# ABOUT THIS TASK
Return every line from the one with "U15: OR (in" through the one with "C1: 22nF (GND, N6) -> 1.5uF (GND, N6)", inclusive, exactly as it appears below.

# EXERCISE DATA
----------
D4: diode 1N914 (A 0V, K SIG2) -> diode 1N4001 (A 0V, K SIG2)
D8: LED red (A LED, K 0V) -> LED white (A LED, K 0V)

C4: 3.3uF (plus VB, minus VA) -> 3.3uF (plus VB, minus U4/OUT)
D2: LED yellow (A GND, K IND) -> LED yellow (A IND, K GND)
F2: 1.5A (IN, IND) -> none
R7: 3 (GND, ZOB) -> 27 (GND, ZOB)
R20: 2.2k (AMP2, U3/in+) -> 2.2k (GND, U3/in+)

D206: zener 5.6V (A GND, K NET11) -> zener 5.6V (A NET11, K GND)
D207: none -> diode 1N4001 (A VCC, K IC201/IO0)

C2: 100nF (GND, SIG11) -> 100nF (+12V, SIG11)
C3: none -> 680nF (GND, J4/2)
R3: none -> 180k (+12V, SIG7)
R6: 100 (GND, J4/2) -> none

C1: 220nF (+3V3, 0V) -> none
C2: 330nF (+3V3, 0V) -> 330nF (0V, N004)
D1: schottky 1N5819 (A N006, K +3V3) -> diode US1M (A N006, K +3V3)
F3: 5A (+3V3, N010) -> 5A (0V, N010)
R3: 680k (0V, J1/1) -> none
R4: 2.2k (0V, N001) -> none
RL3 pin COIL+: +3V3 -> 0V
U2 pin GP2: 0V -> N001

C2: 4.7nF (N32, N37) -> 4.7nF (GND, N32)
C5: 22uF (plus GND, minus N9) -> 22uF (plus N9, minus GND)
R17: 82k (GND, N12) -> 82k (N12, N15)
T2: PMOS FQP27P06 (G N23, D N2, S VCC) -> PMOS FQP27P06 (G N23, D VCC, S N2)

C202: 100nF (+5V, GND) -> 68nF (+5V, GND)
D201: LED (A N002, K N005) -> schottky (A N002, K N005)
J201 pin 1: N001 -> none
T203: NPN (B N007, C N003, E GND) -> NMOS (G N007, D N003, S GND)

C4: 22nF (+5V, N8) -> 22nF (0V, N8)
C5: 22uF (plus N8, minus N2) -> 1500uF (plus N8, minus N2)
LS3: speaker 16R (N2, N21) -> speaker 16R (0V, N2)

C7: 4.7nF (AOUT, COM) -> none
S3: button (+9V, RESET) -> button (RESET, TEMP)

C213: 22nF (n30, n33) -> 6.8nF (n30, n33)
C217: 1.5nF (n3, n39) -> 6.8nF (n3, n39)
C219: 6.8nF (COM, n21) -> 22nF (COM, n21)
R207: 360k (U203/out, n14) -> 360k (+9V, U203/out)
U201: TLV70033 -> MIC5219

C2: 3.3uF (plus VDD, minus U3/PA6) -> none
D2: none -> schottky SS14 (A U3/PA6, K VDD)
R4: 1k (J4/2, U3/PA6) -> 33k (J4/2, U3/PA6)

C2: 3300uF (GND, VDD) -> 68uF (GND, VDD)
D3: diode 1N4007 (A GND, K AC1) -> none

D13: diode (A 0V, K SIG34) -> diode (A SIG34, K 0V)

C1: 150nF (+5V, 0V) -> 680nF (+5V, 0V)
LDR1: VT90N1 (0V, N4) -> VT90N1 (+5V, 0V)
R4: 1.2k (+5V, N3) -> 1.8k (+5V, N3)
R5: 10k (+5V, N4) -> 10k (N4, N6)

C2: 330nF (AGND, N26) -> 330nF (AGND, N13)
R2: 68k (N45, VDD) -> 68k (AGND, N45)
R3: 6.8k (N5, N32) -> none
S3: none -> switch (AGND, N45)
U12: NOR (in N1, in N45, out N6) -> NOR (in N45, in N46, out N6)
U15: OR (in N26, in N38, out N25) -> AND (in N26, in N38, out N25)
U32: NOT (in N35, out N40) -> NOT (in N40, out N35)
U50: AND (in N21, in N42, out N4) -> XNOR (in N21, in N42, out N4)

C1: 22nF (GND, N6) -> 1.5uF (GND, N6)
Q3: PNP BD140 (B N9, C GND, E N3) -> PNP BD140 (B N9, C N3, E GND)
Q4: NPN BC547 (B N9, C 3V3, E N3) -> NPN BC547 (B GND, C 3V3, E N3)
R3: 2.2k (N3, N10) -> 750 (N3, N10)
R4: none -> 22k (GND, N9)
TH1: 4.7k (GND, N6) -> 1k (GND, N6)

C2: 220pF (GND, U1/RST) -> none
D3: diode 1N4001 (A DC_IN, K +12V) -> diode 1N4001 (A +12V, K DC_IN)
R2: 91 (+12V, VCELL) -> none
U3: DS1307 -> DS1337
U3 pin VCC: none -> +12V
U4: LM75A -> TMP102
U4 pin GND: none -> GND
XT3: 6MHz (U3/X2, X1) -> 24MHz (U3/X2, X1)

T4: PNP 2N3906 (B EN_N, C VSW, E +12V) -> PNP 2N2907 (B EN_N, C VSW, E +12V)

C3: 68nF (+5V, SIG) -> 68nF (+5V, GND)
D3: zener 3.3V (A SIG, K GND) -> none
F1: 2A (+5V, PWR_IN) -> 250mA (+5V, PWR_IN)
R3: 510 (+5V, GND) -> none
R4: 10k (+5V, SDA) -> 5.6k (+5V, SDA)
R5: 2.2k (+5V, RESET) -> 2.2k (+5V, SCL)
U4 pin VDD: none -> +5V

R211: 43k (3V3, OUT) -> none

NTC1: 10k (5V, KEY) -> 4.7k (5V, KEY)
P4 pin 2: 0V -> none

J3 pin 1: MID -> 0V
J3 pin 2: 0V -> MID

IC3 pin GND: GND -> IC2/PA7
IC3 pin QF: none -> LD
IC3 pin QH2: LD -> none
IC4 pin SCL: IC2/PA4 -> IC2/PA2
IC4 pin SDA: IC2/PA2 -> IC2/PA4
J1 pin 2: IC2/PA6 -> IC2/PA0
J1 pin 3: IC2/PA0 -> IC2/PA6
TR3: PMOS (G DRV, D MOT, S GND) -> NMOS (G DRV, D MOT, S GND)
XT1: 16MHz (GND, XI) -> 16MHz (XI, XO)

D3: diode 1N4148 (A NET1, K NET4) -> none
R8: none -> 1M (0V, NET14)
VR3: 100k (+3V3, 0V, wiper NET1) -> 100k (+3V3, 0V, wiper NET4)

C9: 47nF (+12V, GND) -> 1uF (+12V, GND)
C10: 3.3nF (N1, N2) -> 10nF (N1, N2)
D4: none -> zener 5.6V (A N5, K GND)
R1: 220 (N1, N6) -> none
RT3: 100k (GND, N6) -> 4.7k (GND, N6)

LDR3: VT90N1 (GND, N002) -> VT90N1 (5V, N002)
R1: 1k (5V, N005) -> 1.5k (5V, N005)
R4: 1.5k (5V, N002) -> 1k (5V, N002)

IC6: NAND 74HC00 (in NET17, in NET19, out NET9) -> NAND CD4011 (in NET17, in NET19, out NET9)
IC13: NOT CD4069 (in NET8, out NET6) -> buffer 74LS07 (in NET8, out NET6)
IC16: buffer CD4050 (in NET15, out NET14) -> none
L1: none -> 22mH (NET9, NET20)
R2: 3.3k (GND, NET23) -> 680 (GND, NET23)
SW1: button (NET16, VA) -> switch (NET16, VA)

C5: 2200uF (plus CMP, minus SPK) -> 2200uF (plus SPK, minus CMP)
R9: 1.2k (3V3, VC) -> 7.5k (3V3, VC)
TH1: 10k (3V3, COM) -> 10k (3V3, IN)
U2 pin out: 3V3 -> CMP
----------
# PROBLEM SOLUTION
U15: OR (in N26, in N38, out N25) -> AND (in N26, in N38, out N25)
U32: NOT (in N35, out N40) -> NOT (in N40, out N35)
U50: AND (in N21, in N42, out N4) -> XNOR (in N21, in N42, out N4)

C1: 22nF (GND, N6) -> 1.5uF (GND, N6)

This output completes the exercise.